◆ **GIVEN PROBLEM**:
Collect every line in the listing below that contains the string "kern". Copy each such line in full.
--- start of RECORDS ---
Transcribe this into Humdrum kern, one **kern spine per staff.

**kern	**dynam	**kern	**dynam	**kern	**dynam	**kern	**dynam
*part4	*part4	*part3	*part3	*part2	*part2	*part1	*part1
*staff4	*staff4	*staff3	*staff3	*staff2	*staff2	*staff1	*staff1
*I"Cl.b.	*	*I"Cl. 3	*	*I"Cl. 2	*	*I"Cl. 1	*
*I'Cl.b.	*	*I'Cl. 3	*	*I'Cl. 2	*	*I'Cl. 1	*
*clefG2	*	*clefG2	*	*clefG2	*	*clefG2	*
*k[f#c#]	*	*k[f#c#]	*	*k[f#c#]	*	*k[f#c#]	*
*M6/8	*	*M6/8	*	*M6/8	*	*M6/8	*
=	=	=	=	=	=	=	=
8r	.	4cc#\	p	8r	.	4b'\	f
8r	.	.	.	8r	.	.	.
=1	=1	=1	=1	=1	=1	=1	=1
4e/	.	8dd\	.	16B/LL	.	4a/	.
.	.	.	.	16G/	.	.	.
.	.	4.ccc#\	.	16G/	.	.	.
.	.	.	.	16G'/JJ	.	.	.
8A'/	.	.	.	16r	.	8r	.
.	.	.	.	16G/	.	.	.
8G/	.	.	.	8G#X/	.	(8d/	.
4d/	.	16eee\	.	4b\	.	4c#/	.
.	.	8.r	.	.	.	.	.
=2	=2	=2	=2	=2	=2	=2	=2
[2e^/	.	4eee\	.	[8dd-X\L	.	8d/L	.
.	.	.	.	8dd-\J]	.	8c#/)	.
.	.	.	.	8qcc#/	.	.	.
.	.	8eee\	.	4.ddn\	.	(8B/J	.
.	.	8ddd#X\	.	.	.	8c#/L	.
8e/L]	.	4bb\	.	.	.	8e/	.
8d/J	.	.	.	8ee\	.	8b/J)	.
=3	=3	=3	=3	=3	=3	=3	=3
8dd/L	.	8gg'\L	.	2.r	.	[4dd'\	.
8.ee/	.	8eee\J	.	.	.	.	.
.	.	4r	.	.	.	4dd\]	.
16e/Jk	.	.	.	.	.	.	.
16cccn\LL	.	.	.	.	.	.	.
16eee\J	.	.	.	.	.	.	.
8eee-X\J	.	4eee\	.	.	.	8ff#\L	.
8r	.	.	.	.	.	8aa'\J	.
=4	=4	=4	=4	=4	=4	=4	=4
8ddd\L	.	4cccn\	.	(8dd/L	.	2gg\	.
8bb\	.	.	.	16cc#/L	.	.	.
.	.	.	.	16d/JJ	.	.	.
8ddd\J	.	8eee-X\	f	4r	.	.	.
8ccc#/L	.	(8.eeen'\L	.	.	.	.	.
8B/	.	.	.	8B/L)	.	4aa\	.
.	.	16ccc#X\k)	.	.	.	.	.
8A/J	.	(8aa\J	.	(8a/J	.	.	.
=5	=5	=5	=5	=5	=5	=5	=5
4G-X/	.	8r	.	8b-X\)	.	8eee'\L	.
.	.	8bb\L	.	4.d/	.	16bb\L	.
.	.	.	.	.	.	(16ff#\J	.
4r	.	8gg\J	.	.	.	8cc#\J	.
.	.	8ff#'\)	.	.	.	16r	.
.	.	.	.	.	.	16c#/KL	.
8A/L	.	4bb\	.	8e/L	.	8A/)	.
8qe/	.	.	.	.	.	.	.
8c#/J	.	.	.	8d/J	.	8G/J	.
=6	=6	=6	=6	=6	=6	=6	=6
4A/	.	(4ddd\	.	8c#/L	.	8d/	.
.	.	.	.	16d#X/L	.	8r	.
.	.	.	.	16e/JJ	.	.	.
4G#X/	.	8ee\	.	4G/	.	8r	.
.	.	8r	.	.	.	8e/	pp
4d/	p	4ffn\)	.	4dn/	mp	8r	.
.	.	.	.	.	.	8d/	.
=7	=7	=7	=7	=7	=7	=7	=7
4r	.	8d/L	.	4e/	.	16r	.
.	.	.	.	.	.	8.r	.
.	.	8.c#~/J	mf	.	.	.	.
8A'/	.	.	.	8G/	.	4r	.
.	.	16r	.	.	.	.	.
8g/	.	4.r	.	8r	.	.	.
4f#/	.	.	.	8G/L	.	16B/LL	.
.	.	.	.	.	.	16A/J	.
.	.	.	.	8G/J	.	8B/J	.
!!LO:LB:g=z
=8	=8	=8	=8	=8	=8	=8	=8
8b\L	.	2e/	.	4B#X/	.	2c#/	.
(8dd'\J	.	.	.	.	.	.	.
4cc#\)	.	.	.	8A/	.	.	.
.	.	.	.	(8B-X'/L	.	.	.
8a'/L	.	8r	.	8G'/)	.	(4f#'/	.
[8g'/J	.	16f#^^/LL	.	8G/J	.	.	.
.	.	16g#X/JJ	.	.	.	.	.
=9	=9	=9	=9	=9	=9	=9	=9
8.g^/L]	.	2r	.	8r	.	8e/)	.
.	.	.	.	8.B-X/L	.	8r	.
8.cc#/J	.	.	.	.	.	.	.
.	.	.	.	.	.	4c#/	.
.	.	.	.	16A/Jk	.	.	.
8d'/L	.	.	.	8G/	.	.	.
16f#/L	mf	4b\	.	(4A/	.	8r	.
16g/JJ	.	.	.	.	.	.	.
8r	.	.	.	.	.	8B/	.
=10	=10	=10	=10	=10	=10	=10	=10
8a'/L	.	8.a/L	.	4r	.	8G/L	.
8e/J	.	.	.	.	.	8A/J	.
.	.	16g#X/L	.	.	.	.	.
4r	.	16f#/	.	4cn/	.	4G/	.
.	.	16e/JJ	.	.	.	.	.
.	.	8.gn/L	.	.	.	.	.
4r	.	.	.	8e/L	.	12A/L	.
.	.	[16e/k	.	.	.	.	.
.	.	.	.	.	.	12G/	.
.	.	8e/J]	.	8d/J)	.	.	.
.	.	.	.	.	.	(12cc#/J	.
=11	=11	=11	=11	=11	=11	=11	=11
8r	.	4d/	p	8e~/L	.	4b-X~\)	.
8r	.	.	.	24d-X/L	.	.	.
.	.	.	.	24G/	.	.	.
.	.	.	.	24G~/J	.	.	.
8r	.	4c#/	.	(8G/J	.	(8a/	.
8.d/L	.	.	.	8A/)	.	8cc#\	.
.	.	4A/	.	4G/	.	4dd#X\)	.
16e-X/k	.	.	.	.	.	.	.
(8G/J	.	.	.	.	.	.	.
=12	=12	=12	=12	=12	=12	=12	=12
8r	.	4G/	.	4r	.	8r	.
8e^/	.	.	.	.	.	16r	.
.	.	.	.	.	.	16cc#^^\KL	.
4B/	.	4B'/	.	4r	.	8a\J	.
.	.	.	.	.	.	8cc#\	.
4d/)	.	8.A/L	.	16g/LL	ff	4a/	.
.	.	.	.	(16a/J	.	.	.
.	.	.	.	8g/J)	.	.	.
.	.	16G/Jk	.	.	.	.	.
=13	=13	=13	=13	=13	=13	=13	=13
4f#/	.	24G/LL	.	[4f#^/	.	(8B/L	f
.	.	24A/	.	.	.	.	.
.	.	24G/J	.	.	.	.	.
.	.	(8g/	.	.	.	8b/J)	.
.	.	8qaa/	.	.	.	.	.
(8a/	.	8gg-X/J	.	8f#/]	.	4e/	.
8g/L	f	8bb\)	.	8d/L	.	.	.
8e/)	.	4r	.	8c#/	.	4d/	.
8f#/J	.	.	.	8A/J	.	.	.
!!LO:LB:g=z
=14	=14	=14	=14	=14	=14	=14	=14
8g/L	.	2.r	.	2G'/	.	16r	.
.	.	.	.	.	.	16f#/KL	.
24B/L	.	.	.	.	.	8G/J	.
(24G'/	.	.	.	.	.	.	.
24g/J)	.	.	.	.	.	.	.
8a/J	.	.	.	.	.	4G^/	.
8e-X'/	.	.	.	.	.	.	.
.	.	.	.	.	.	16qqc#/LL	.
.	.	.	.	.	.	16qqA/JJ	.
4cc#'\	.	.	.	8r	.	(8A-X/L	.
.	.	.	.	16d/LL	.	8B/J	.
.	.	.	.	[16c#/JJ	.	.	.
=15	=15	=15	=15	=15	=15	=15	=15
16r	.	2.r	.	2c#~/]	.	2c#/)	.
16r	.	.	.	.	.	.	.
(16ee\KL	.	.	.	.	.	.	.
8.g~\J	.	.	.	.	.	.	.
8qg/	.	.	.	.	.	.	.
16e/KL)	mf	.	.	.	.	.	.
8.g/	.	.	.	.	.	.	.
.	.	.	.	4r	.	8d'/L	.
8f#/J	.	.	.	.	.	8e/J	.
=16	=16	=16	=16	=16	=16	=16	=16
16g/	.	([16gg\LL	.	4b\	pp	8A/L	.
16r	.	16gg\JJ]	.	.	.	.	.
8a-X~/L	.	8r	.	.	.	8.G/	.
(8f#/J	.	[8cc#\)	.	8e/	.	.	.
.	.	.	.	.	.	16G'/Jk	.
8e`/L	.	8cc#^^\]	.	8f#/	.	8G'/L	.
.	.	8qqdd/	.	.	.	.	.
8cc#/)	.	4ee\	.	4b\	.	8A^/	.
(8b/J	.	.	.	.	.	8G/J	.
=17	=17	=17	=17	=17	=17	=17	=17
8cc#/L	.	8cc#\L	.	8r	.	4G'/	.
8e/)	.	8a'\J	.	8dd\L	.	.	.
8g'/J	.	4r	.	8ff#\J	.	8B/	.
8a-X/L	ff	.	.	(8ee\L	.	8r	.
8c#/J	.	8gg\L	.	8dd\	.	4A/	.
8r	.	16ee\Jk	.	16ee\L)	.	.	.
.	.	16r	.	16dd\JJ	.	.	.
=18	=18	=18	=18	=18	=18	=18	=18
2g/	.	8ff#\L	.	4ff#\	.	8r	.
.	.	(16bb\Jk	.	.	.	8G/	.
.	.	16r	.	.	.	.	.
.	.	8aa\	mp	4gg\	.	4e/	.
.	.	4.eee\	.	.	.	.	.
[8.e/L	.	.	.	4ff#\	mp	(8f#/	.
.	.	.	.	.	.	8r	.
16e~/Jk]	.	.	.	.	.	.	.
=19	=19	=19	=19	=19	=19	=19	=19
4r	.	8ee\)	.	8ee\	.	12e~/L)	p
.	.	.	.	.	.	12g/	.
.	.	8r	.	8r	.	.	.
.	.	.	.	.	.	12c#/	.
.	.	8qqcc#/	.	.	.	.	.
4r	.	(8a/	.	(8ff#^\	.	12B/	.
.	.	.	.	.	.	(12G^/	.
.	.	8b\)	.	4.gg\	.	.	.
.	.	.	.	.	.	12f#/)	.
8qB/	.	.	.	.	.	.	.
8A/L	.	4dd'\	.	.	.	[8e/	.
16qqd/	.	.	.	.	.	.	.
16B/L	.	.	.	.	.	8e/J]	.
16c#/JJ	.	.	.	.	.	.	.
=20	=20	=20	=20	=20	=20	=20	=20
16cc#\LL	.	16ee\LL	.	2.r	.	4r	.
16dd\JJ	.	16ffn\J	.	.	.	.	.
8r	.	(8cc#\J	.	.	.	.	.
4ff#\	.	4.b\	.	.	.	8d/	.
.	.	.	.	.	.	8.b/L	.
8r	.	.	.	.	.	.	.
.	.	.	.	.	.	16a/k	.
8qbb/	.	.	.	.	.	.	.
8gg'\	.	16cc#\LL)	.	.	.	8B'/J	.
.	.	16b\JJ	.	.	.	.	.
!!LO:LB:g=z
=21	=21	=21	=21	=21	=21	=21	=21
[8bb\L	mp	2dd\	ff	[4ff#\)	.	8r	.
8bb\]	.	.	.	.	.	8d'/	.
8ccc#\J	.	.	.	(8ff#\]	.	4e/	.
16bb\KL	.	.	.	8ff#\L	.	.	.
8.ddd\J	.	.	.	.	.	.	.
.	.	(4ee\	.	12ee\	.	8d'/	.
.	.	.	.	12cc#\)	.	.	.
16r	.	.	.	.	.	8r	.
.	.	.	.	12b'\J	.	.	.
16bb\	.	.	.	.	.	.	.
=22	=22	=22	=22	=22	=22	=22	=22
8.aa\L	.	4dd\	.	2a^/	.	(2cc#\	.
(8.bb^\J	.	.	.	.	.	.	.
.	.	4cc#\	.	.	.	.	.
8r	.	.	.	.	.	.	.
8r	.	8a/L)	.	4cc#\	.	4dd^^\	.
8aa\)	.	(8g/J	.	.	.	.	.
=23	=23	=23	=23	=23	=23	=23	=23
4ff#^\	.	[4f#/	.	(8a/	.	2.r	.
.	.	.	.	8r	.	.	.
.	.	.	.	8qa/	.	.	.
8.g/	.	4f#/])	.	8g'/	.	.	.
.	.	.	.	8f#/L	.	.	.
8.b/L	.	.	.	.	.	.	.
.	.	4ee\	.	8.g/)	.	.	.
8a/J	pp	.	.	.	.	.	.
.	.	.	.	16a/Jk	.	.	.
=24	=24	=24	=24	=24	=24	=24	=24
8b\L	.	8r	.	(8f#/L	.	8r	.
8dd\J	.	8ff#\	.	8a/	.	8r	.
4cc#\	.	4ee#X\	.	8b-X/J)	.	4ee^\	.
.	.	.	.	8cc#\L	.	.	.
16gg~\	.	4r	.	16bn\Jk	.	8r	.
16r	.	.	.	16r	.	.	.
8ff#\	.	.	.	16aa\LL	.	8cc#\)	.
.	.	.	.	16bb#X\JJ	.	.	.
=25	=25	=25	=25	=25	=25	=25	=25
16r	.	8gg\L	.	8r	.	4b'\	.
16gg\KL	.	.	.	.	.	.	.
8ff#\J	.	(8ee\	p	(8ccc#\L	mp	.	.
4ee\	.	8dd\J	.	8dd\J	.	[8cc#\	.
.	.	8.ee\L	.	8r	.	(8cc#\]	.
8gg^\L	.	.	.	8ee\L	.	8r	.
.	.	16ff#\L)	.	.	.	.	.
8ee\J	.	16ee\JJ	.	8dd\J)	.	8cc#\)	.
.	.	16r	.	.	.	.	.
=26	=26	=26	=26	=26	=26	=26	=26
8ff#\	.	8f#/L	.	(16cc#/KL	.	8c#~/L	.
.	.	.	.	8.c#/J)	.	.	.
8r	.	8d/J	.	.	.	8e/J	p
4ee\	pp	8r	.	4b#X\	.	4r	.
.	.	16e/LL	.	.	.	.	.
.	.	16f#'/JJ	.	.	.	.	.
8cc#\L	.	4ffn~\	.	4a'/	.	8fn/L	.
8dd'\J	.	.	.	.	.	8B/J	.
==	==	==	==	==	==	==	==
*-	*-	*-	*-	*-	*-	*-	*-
--- end of RECORDS ---
◆ **RESULT**:
Transcribe this into Humdrum kern, one **kern spine per staff.
**kern	**dynam	**kern	**dynam	**kern	**dynam	**kern	**dynam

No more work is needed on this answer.